• TO DO:
The full listing, excluding its pictures, should be printed exactly as it stands.

========

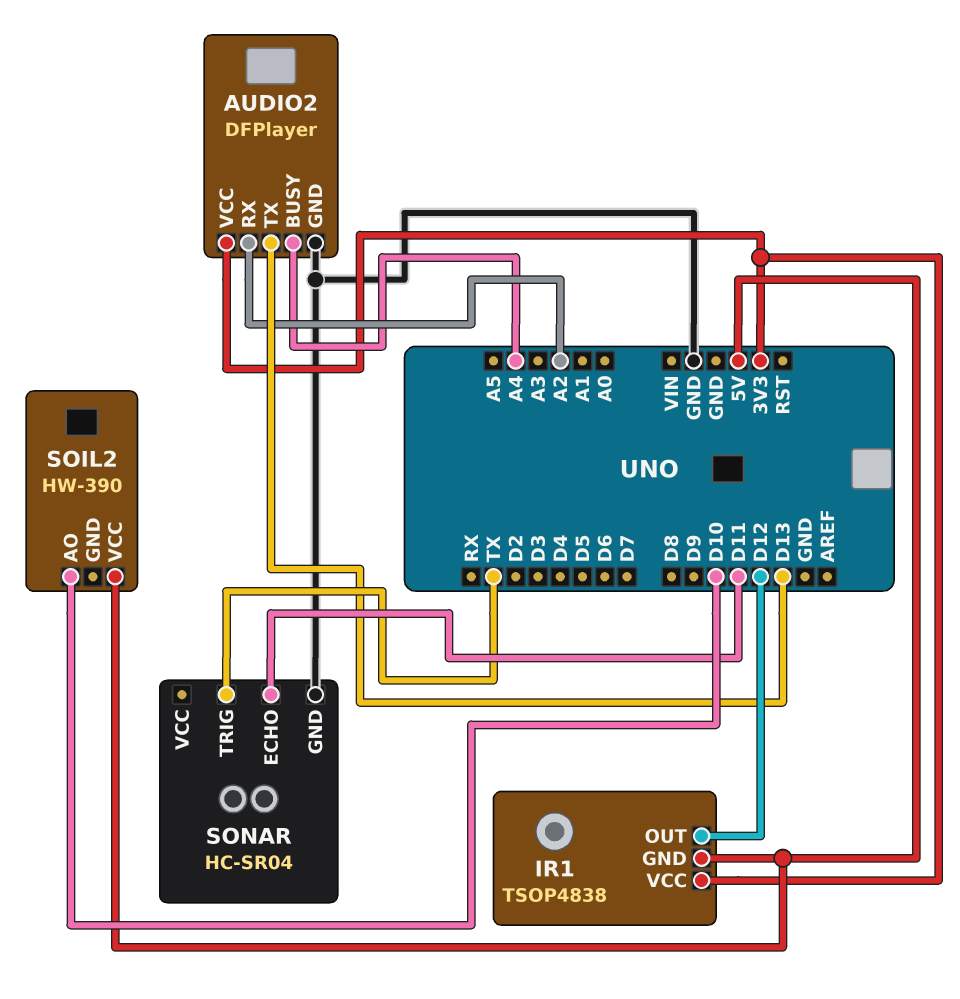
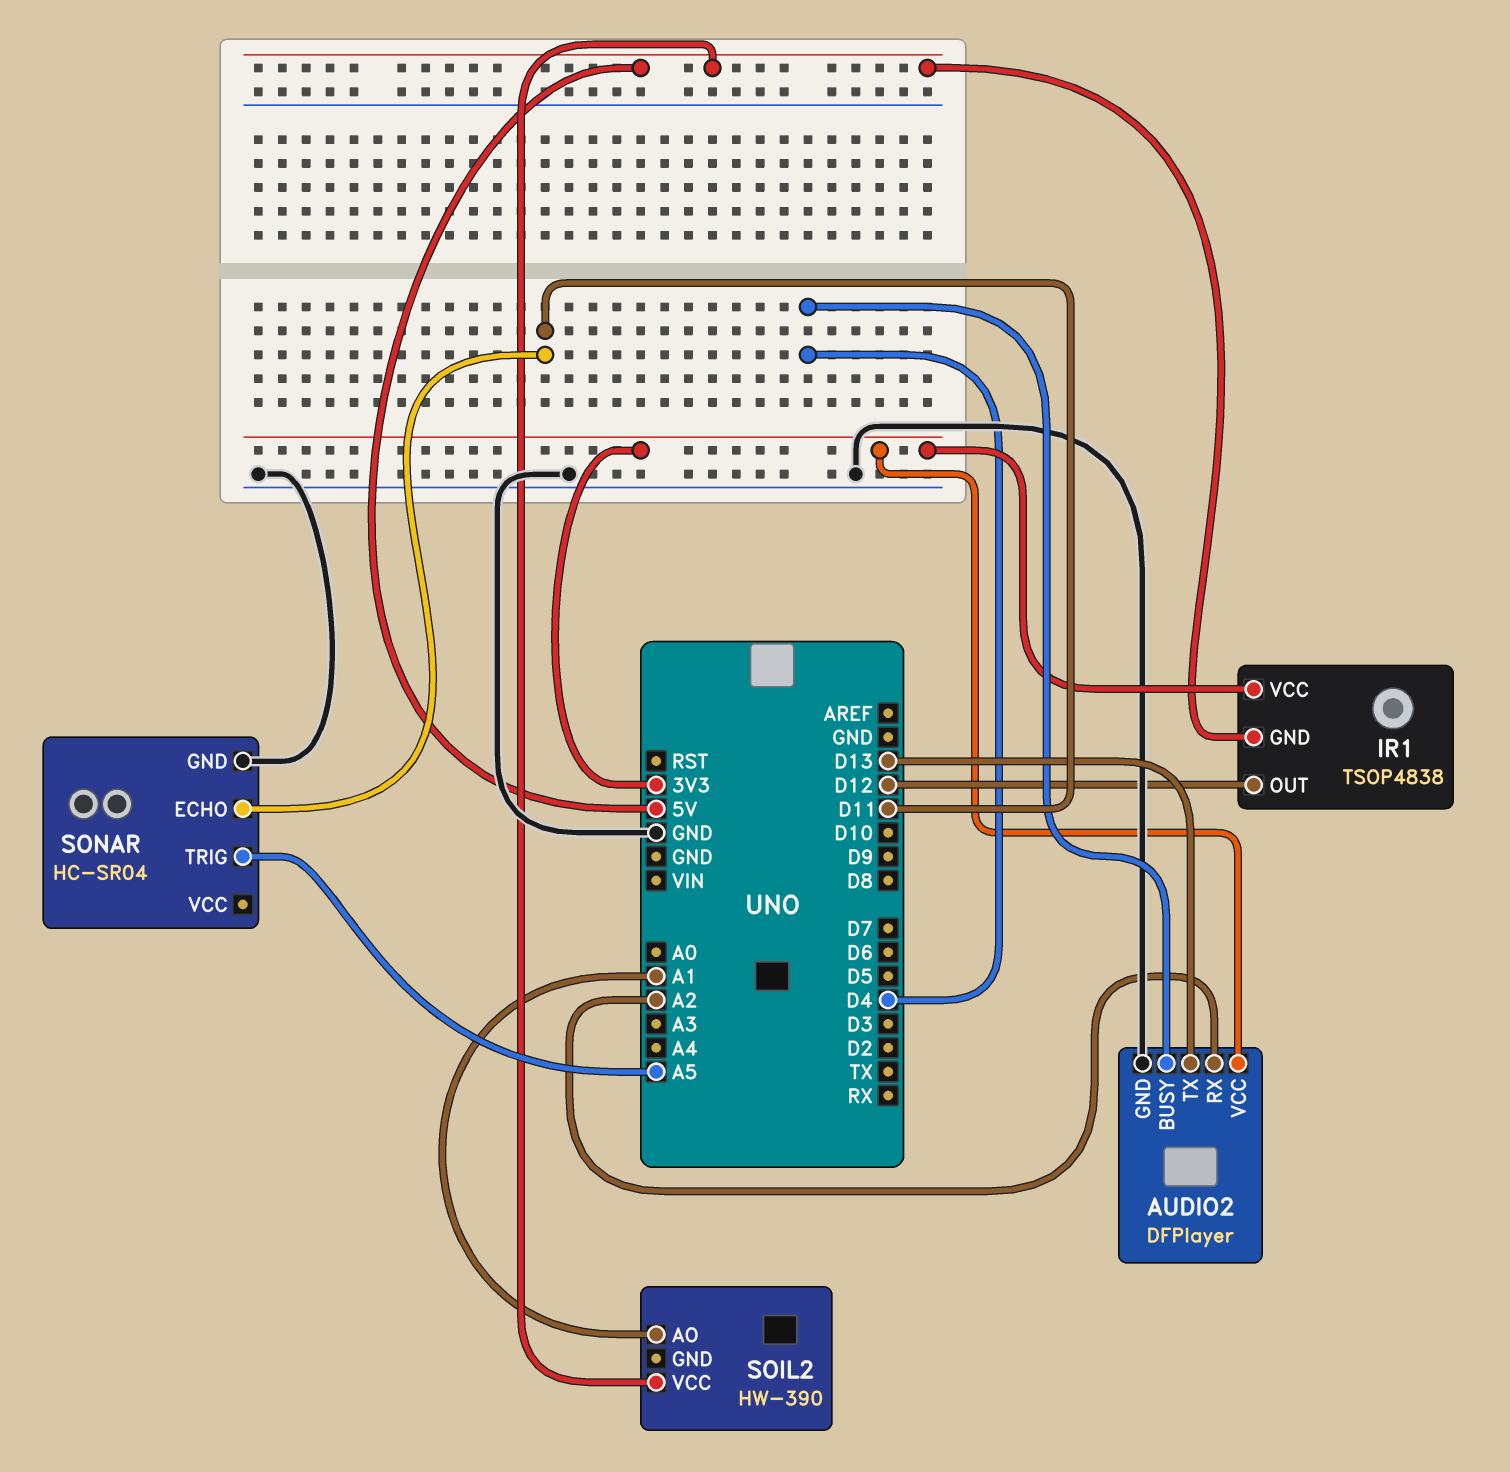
AUDIO2 pin BUSY: A4 -> D4
SOIL2 pin AO: D10 -> A1
SONAR pin TRIG: TX -> A5

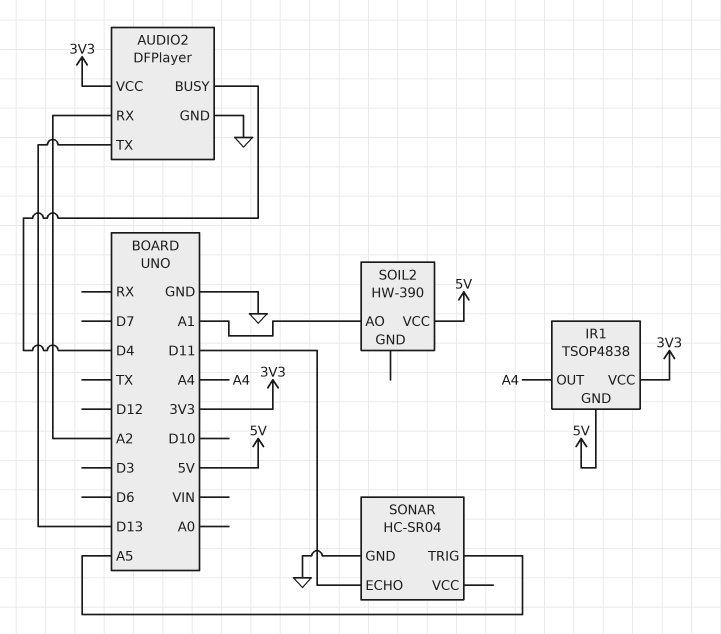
IR1 pin OUT: D12 -> A4

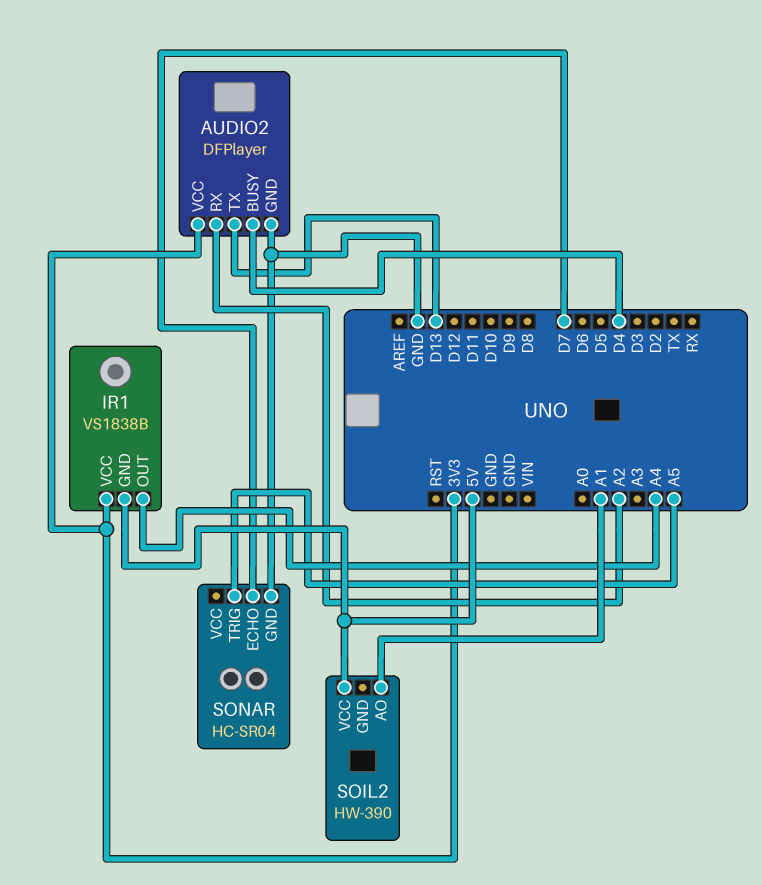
IR1: TSOP4838 -> VS1838B
SONAR pin ECHO: D11 -> D7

========

• EXPECTED ANSWER:
AUDIO2 pin BUSY: A4 -> D4
SOIL2 pin AO: D10 -> A1
SONAR pin TRIG: TX -> A5

IR1 pin OUT: D12 -> A4

IR1: TSOP4838 -> VS1838B
SONAR pin ECHO: D11 -> D7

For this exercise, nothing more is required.